Please output each line of the data exactly as it appears.

============================================================

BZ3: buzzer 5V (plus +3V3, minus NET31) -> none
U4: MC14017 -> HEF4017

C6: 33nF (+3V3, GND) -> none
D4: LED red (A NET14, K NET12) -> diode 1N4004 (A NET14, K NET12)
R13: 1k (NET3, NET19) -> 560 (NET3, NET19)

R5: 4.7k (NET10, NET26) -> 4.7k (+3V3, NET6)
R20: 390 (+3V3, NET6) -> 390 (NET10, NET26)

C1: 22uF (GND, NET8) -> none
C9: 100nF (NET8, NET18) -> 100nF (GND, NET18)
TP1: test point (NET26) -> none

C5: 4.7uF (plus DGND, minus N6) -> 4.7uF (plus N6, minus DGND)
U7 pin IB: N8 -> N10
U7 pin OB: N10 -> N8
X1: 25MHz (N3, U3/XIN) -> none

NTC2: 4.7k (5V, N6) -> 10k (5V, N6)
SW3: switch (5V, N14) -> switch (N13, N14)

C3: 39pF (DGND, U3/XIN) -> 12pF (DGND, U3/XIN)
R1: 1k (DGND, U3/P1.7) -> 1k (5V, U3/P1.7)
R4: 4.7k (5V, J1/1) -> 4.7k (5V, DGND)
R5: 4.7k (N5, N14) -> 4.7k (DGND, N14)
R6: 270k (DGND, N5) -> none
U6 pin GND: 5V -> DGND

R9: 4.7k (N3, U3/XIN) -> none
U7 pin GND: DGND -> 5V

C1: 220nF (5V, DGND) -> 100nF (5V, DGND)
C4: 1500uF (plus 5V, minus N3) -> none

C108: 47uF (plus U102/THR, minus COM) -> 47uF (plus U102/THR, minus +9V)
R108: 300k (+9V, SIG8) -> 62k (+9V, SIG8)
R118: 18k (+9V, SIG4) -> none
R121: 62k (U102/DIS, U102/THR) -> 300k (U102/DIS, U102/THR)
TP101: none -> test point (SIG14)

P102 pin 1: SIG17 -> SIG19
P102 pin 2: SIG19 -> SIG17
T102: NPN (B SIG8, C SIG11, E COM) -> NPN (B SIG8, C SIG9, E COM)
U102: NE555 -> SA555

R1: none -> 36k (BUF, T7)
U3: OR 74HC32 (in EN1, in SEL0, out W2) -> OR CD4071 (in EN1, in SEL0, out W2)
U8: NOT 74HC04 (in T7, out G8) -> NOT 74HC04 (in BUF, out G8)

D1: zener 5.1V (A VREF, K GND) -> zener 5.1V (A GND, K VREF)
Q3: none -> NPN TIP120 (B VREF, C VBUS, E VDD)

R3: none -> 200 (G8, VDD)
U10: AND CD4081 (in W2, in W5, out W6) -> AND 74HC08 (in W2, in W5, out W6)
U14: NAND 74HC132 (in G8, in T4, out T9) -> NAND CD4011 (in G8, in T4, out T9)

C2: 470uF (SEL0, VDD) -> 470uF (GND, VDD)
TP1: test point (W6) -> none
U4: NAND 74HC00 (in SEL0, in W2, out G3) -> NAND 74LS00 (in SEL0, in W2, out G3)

============================================================

#### Completed task
BZ3: buzzer 5V (plus +3V3, minus NET31) -> none
U4: MC14017 -> HEF4017

C6: 33nF (+3V3, GND) -> none
D4: LED red (A NET14, K NET12) -> diode 1N4004 (A NET14, K NET12)
R13: 1k (NET3, NET19) -> 560 (NET3, NET19)

R5: 4.7k (NET10, NET26) -> 4.7k (+3V3, NET6)
R20: 390 (+3V3, NET6) -> 390 (NET10, NET26)

C1: 22uF (GND, NET8) -> none
C9: 100nF (NET8, NET18) -> 100nF (GND, NET18)
TP1: test point (NET26) -> none

C5: 4.7uF (plus DGND, minus N6) -> 4.7uF (plus N6, minus DGND)
U7 pin IB: N8 -> N10
U7 pin OB: N10 -> N8
X1: 25MHz (N3, U3/XIN) -> none

NTC2: 4.7k (5V, N6) -> 10k (5V, N6)
SW3: switch (5V, N14) -> switch (N13, N14)

C3: 39pF (DGND, U3/XIN) -> 12pF (DGND, U3/XIN)
R1: 1k (DGND, U3/P1.7) -> 1k (5V, U3/P1.7)
R4: 4.7k (5V, J1/1) -> 4.7k (5V, DGND)
R5: 4.7k (N5, N14) -> 4.7k (DGND, N14)
R6: 270k (DGND, N5) -> none
U6 pin GND: 5V -> DGND

R9: 4.7k (N3, U3/XIN) -> none
U7 pin GND: DGND -> 5V

C1: 220nF (5V, DGND) -> 100nF (5V, DGND)
C4: 1500uF (plus 5V, minus N3) -> none

C108: 47uF (plus U102/THR, minus COM) -> 47uF (plus U102/THR, minus +9V)
R108: 300k (+9V, SIG8) -> 62k (+9V, SIG8)
R118: 18k (+9V, SIG4) -> none
R121: 62k (U102/DIS, U102/THR) -> 300k (U102/DIS, U102/THR)
TP101: none -> test point (SIG14)

P102 pin 1: SIG17 -> SIG19
P102 pin 2: SIG19 -> SIG17
T102: NPN (B SIG8, C SIG11, E COM) -> NPN (B SIG8, C SIG9, E COM)
U102: NE555 -> SA555

R1: none -> 36k (BUF, T7)
U3: OR 74HC32 (in EN1, in SEL0, out W2) -> OR CD4071 (in EN1, in SEL0, out W2)
U8: NOT 74HC04 (in T7, out G8) -> NOT 74HC04 (in BUF, out G8)

D1: zener 5.1V (A VREF, K GND) -> zener 5.1V (A GND, K VREF)
Q3: none -> NPN TIP120 (B VREF, C VBUS, E VDD)

R3: none -> 200 (G8, VDD)
U10: AND CD4081 (in W2, in W5, out W6) -> AND 74HC08 (in W2, in W5, out W6)
U14: NAND 74HC132 (in G8, in T4, out T9) -> NAND CD4011 (in G8, in T4, out T9)

C2: 470uF (SEL0, VDD) -> 470uF (GND, VDD)
TP1: test point (W6) -> none
U4: NAND 74HC00 (in SEL0, in W2, out G3) -> NAND 74LS00 (in SEL0, in W2, out G3)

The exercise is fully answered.